■ Stored data:
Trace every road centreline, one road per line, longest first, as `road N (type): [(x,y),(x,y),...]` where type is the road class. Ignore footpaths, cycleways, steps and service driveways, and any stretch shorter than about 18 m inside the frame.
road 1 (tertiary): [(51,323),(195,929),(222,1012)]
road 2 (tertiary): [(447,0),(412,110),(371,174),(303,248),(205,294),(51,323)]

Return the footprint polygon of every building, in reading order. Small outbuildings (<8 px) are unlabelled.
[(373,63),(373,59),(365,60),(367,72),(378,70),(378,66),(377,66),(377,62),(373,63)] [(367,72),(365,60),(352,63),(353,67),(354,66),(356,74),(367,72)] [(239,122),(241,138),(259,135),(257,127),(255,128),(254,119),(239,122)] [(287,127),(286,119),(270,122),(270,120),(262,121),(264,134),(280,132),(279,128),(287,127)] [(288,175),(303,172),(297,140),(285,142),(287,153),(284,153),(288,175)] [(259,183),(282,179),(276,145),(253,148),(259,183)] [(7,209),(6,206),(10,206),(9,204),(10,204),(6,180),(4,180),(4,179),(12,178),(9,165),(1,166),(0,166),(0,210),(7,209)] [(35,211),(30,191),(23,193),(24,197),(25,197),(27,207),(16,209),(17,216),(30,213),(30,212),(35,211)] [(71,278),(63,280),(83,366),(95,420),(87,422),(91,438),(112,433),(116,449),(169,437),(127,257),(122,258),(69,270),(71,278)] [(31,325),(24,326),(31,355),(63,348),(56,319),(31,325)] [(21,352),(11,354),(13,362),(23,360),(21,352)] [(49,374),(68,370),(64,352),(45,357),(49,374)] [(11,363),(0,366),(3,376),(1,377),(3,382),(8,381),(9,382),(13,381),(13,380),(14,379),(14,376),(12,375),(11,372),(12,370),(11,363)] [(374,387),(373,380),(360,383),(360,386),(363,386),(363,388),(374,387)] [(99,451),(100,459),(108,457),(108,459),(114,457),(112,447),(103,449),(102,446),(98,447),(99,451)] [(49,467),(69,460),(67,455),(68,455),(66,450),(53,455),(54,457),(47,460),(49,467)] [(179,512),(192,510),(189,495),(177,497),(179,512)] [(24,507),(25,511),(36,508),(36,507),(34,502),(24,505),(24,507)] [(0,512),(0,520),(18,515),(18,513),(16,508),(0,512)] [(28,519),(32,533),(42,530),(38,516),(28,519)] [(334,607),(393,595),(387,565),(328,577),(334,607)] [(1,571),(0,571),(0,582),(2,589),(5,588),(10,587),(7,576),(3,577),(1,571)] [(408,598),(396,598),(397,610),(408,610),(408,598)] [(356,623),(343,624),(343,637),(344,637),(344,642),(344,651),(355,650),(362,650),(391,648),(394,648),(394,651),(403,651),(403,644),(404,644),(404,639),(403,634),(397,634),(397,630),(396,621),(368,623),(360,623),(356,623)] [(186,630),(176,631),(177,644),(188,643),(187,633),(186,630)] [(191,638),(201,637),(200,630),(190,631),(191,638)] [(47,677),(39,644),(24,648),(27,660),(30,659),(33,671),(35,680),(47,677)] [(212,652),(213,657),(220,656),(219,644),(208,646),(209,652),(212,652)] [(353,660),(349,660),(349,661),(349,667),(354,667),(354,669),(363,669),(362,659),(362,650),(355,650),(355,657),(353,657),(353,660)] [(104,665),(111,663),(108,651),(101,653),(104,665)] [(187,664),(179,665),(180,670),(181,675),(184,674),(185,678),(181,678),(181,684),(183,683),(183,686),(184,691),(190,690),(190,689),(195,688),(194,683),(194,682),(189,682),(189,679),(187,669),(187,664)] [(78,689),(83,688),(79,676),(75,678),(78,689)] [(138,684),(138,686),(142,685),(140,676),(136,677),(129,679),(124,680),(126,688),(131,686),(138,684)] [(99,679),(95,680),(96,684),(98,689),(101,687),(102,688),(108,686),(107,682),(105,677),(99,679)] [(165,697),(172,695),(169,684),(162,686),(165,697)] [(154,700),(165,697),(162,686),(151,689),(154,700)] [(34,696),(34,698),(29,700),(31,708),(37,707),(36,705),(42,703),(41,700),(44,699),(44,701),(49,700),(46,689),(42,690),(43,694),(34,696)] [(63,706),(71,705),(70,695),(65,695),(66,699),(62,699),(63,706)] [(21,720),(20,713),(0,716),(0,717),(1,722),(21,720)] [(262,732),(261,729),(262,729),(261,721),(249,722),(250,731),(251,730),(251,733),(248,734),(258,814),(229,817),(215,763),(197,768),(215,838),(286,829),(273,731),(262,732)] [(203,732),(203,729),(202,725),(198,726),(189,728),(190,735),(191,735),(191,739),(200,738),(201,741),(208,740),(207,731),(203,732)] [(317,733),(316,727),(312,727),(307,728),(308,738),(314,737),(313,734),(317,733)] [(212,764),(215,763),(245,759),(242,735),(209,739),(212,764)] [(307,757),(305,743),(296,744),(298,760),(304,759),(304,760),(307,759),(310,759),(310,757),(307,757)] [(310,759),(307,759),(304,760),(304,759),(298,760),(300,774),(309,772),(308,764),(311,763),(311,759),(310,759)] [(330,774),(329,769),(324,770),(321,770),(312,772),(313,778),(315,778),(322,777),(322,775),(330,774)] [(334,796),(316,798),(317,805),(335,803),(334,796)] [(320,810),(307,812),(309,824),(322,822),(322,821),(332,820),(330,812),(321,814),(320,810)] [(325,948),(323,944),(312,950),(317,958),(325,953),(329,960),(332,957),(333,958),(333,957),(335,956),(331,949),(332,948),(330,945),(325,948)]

■ Work to be completed:
Among the entries above, how many lines include "road"? State the number and nothing else.

■ Reply to the exercise:
3